Requirement: Each line from the one containing "Point out each" to the end of the records should be copied exactly, and no other line.

(Records excerpted from a collection)

* * *

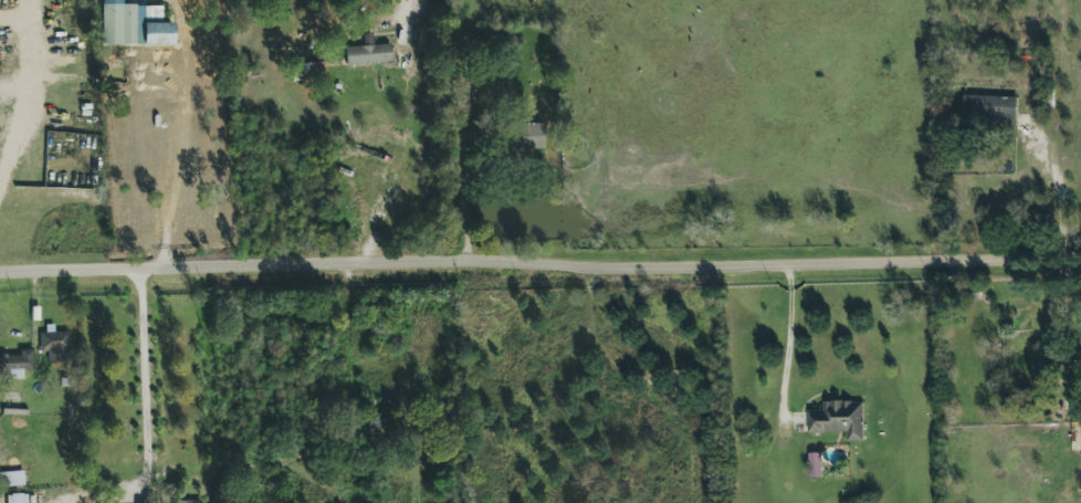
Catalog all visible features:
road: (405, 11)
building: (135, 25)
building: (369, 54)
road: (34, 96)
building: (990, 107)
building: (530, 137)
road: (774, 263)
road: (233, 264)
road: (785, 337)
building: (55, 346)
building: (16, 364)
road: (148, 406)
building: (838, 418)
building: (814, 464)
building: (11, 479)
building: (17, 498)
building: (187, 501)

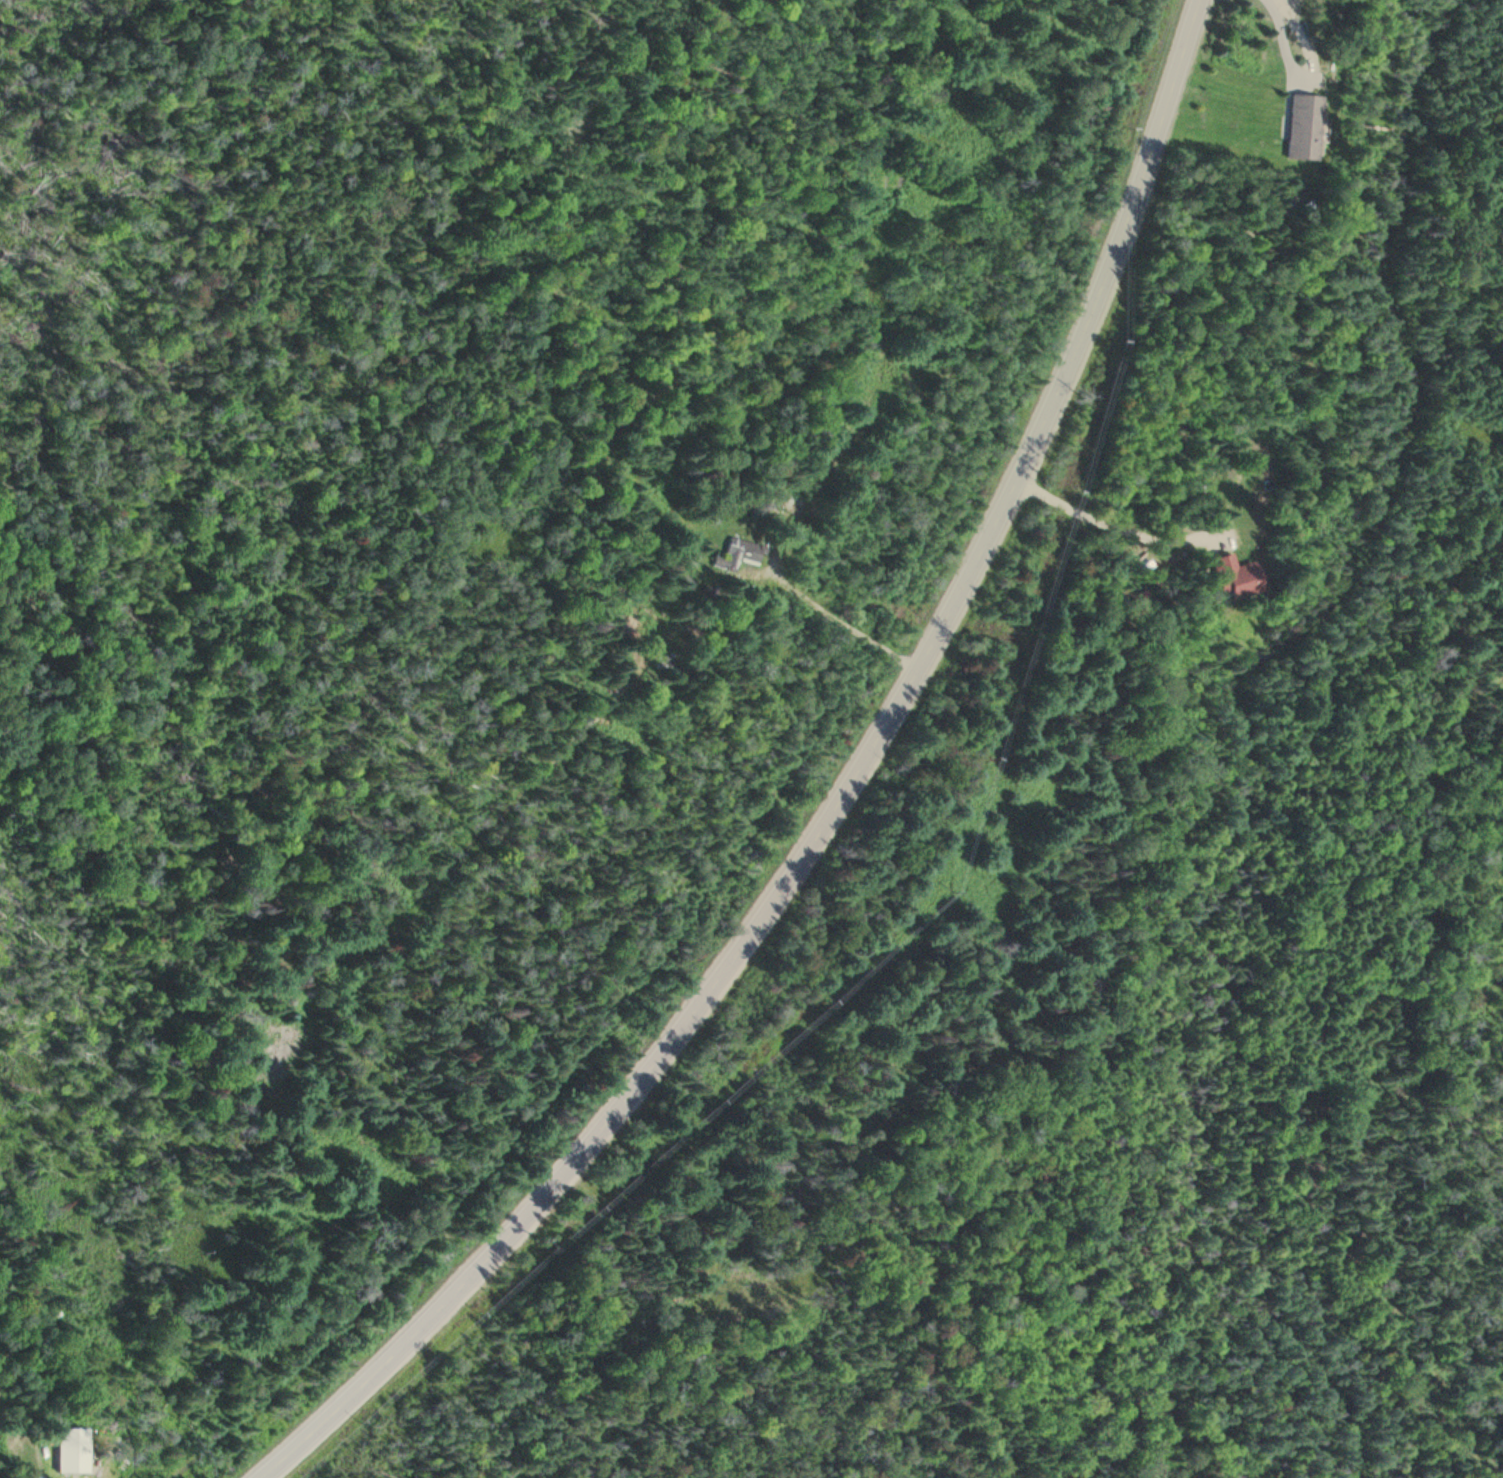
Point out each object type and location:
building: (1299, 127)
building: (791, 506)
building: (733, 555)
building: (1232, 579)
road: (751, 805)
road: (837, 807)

* * *

Written solution:
Point out each object type and location:
building: (1299, 127)
building: (791, 506)
building: (733, 555)
building: (1232, 579)
road: (751, 805)
road: (837, 807)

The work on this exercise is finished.